## What you will do
The entries below should be quoted exactly, with no pictures carried over.

## Image comparison data
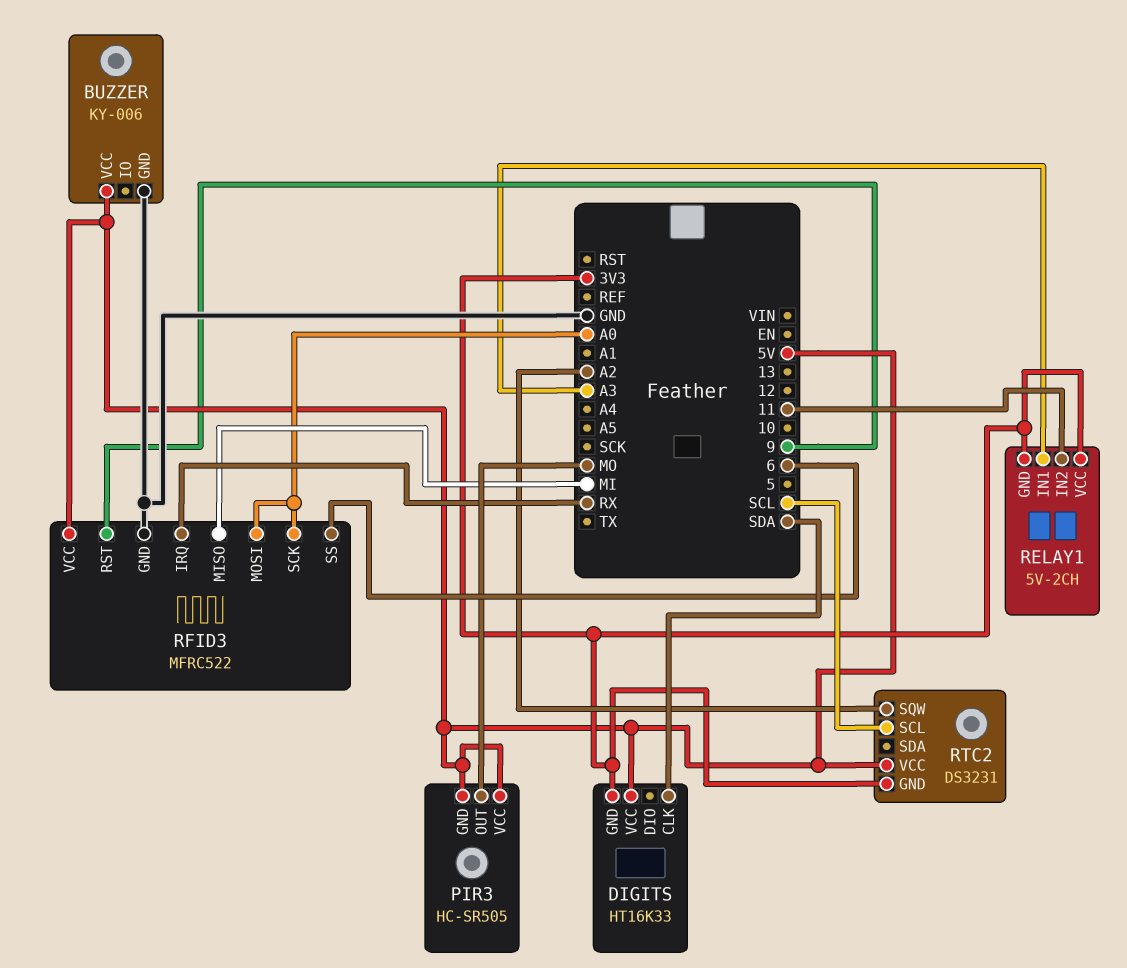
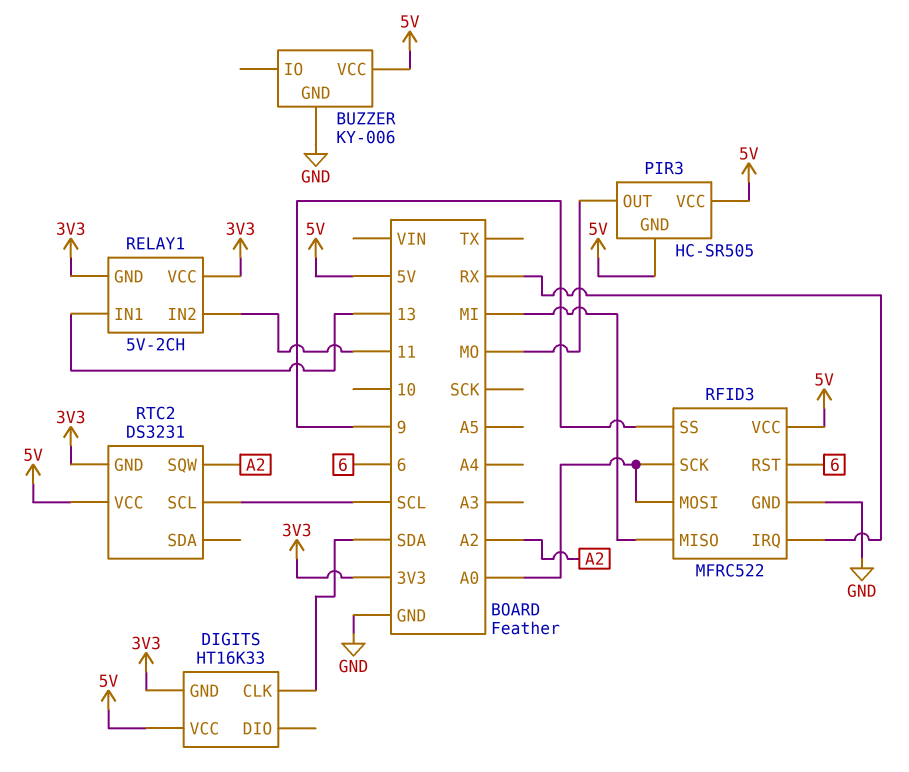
RELAY1 pin IN1: A3 -> 13
RFID3 pin RST: 9 -> 6
RFID3 pin SS: 6 -> 9

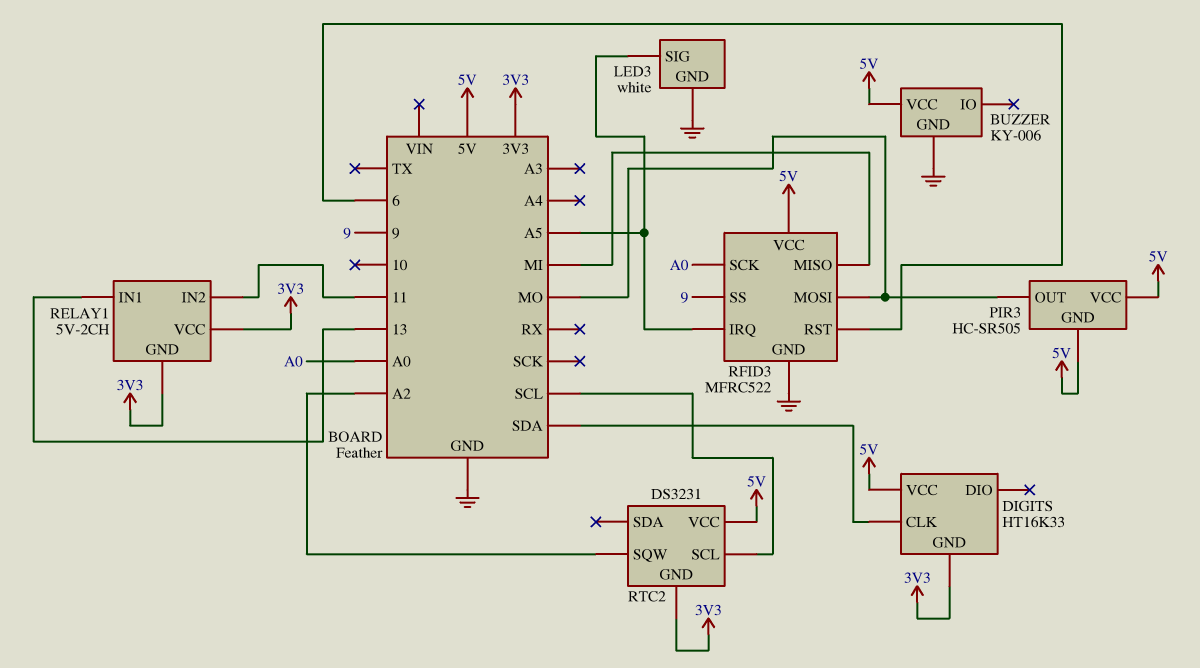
LED3: none -> white
LED3 pin GND: none -> GND
LED3 pin SIG: none -> A5
RFID3 pin IRQ: RX -> A5
RFID3 pin MOSI: A0 -> MO

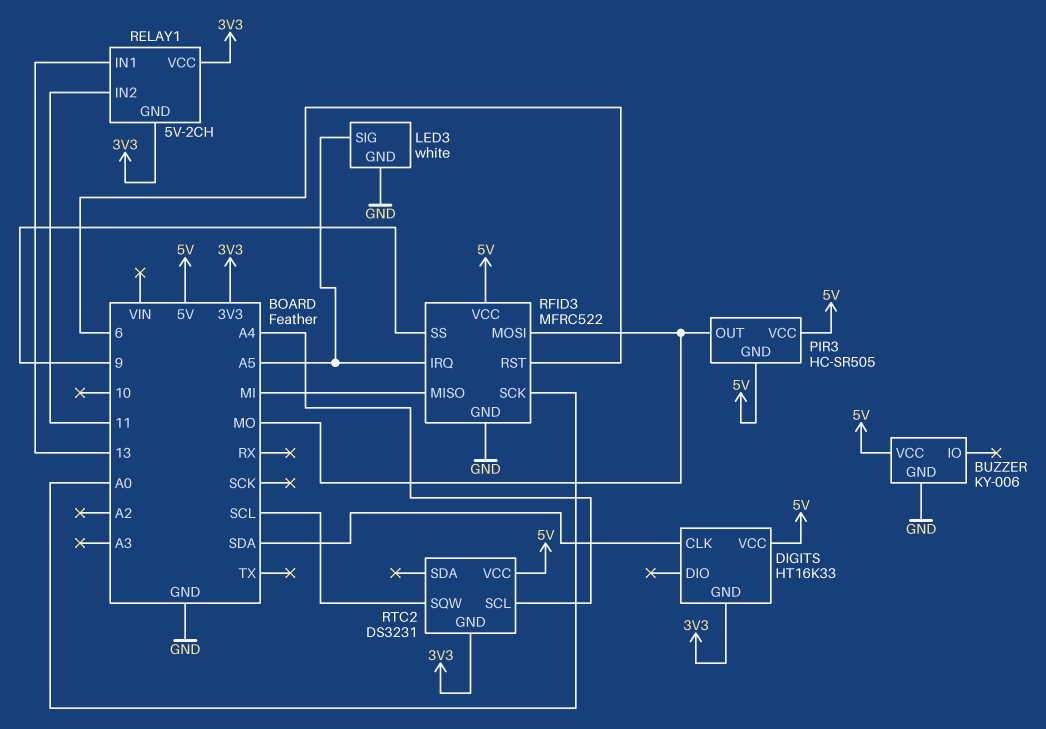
RTC2 pin SCL: SCL -> A4
RTC2 pin SQW: A2 -> SCL

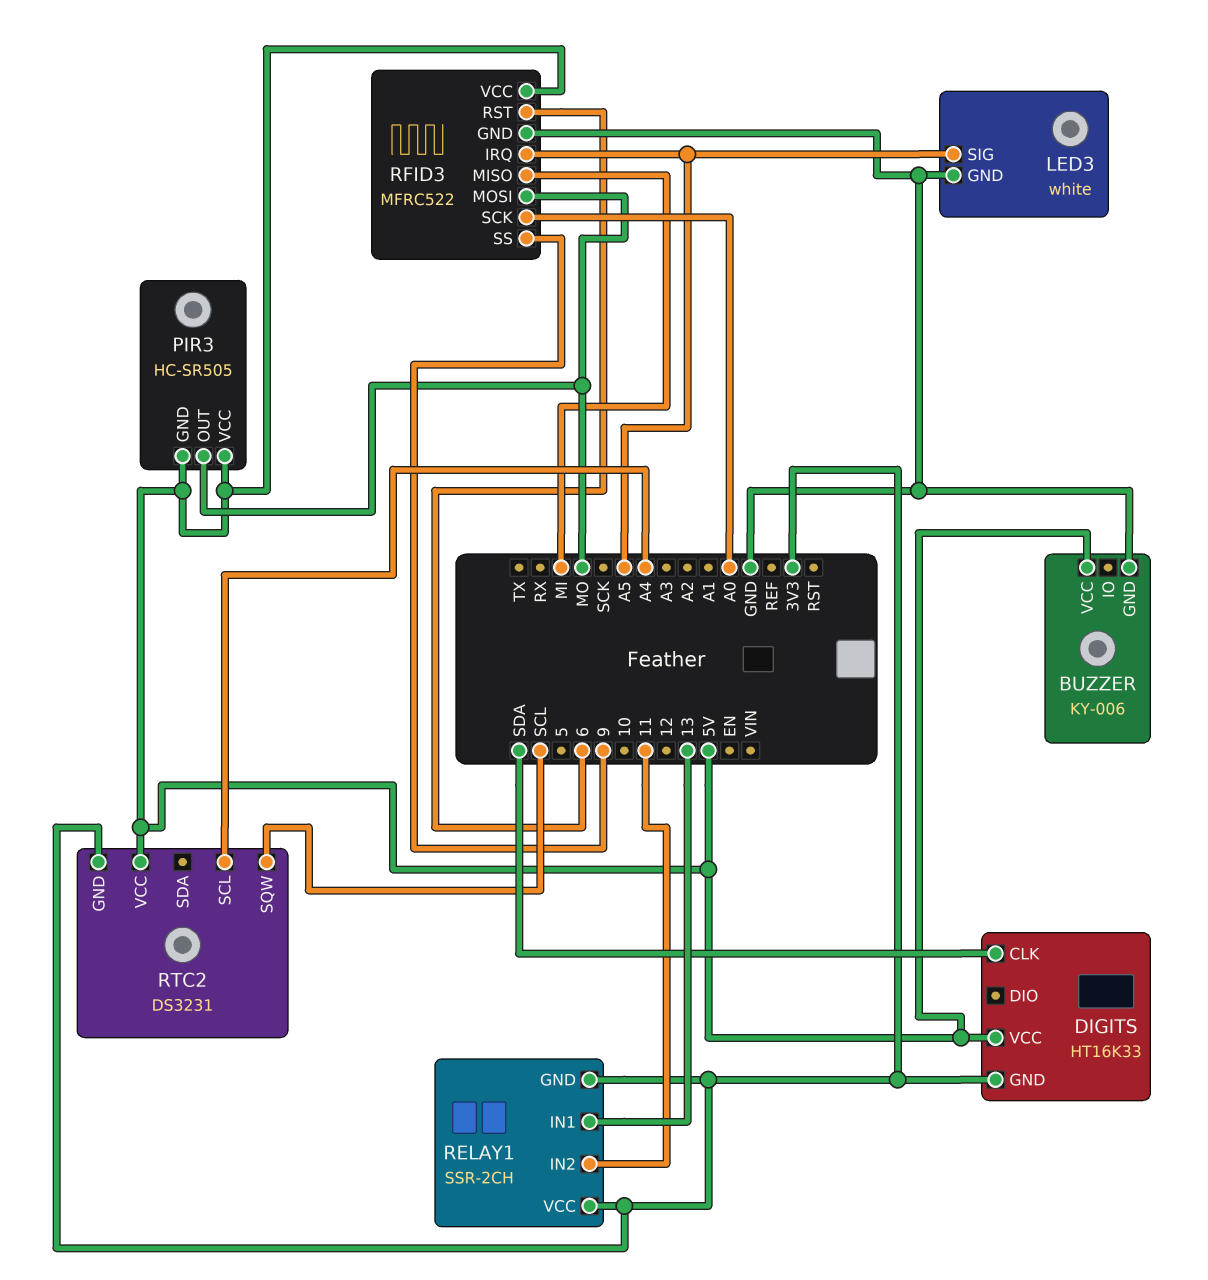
RELAY1: 5V-2CH -> SSR-2CH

## Completed exercise
RELAY1 pin IN1: A3 -> 13
RFID3 pin RST: 9 -> 6
RFID3 pin SS: 6 -> 9

LED3: none -> white
LED3 pin GND: none -> GND
LED3 pin SIG: none -> A5
RFID3 pin IRQ: RX -> A5
RFID3 pin MOSI: A0 -> MO

RTC2 pin SCL: SCL -> A4
RTC2 pin SQW: A2 -> SCL

RELAY1: 5V-2CH -> SSR-2CH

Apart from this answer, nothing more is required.